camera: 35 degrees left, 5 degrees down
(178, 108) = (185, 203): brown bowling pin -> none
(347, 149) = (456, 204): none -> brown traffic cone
--
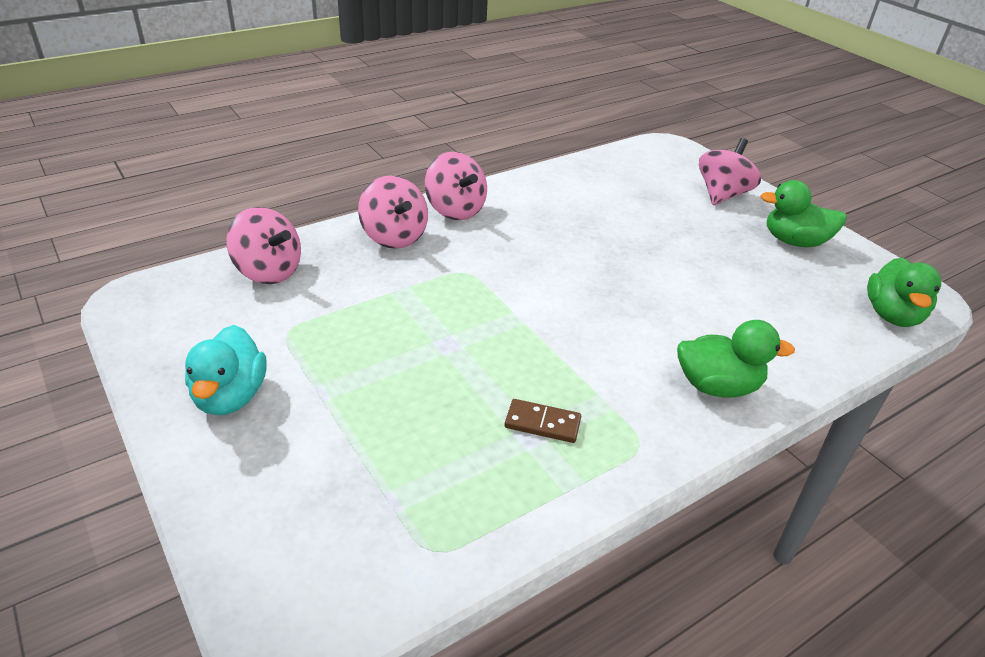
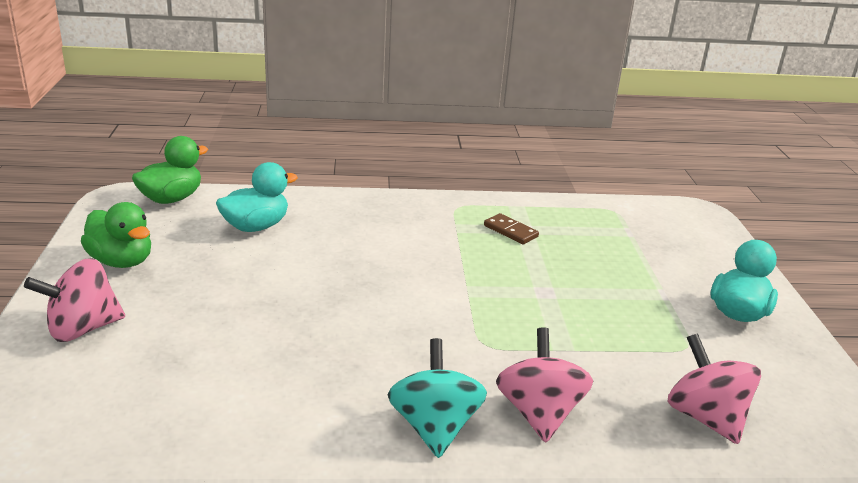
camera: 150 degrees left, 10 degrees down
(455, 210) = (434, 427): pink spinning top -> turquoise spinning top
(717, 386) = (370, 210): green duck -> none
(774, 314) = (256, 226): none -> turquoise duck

EXERCISE DETAILS: If a line in the material above contains "degrees", show that line.

SOLUTION TO THE PROBLEM:
camera: 35 degrees left, 5 degrees down
camera: 150 degrees left, 10 degrees down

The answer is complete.